Directions for this task: Go through the entries one line at a time, and gather every line that has the word "pink".

Extracted records:
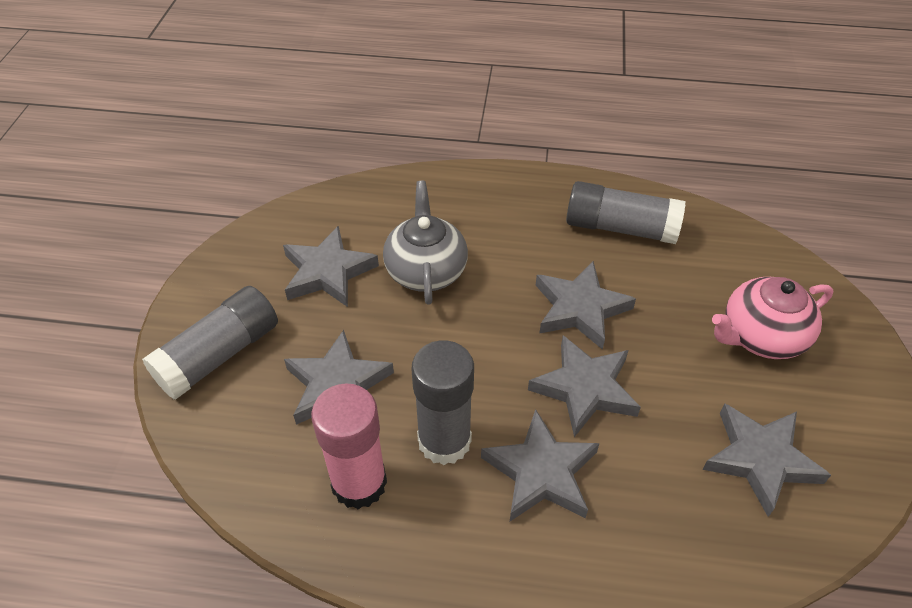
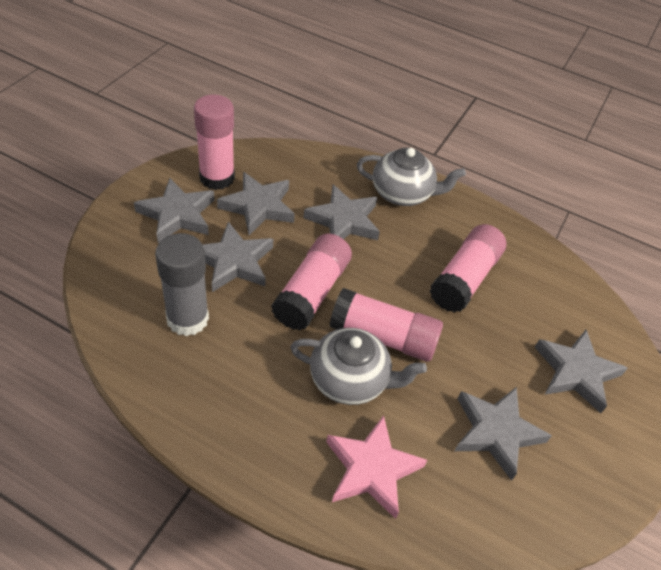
grey glue stick: 3 -> 1
grey teapot: 1 -> 2
pink glue stick: 1 -> 4
pink star: 0 -> 1
pink teapot: 1 -> 0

Answer to the exercise:
pink glue stick: 1 -> 4
pink star: 0 -> 1
pink teapot: 1 -> 0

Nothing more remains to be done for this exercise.